After reading the data below, copy out every line that contains the word "yellow".

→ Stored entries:
┌──

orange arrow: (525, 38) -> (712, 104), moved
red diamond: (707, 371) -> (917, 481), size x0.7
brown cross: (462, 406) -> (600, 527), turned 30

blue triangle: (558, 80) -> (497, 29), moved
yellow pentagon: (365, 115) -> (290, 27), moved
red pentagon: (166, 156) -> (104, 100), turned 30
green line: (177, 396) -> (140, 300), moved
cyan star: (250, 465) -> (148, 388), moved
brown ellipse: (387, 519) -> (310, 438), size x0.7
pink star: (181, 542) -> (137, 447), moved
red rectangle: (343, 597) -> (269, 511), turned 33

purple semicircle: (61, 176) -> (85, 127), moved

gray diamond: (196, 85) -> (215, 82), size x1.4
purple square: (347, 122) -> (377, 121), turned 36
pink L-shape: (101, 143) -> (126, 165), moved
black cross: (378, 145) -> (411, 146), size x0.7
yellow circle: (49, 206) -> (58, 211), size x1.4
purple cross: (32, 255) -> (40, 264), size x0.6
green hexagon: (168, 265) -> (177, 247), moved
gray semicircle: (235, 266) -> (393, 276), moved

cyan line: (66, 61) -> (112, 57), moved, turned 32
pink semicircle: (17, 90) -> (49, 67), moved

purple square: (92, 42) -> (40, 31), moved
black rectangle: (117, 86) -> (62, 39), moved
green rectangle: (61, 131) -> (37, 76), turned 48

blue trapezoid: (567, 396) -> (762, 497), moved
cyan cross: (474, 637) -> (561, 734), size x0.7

└──

→ TASK SOLUTION:
yellow pentagon: (365, 115) -> (290, 27), moved
yellow circle: (49, 206) -> (58, 211), size x1.4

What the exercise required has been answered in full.